■ **Description of the task**:
State the number of lines in the listing that contain "image". No further words are expected.
┌──
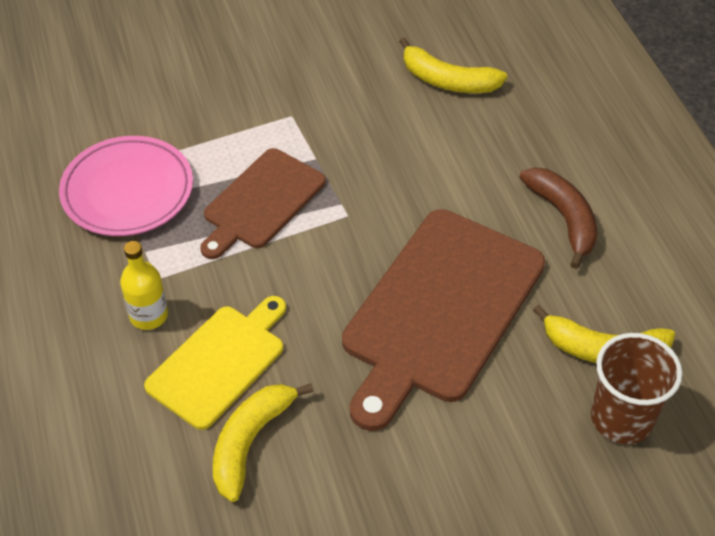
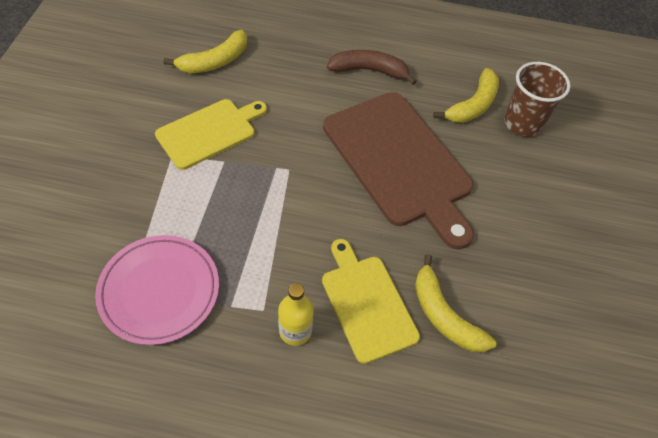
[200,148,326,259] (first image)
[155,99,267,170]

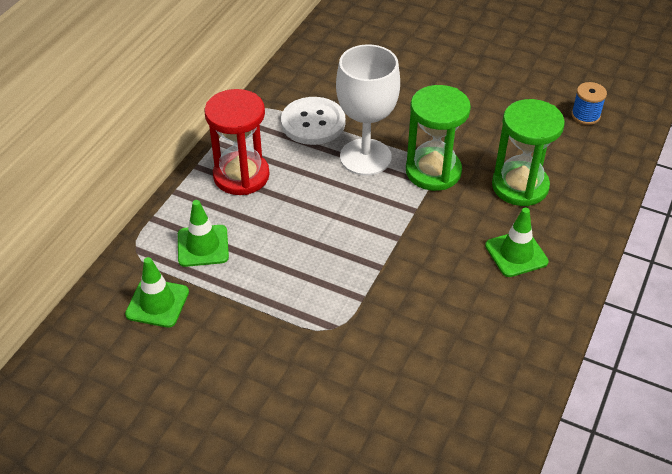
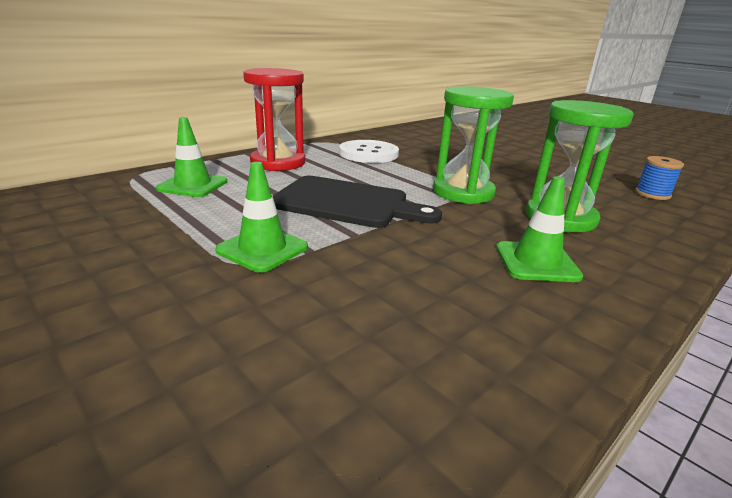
[336,44,400,176] (first image)
[215,162,308,273]
[273,176,442,228]

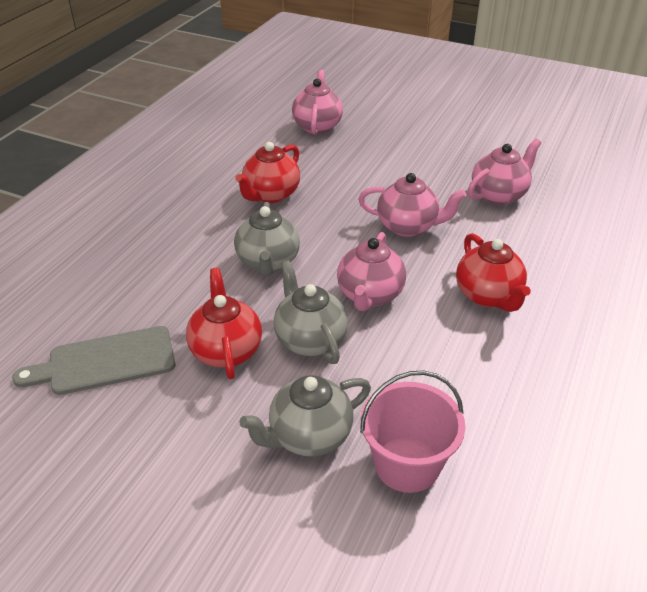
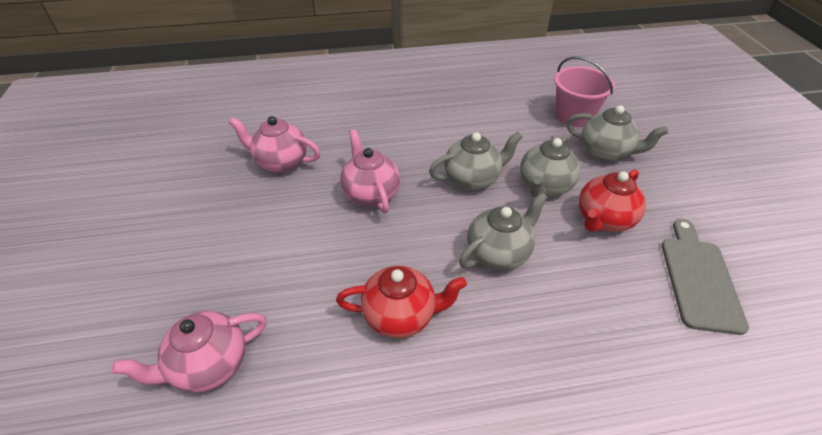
[429,132,522,190]
[456,233,531,312] (first image)
[662,219,749,335]

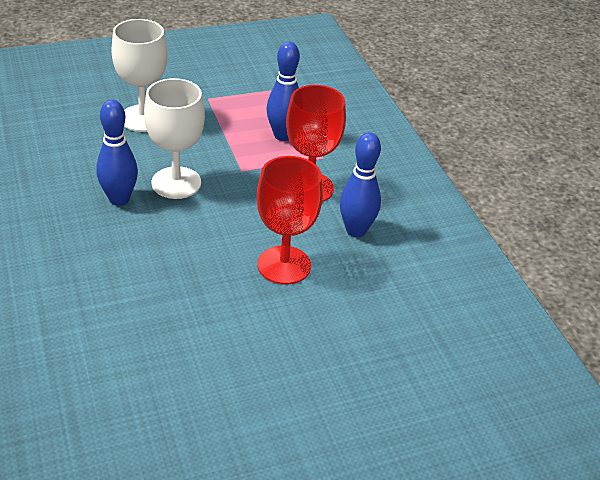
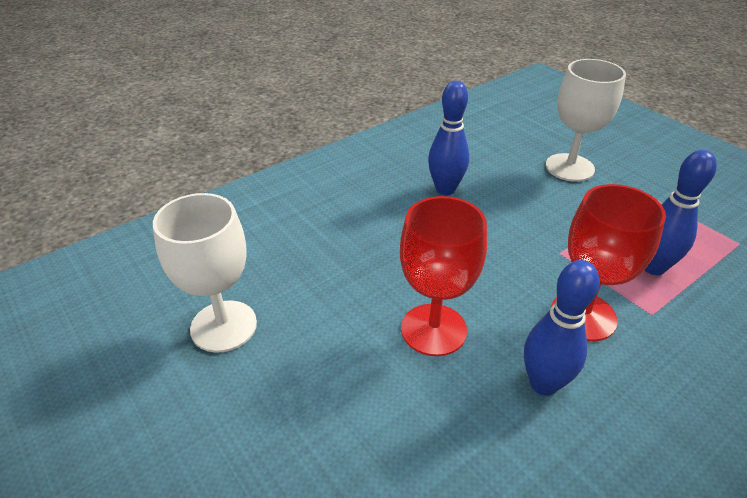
[153,193,257,353]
└──
■ **Solution**:
3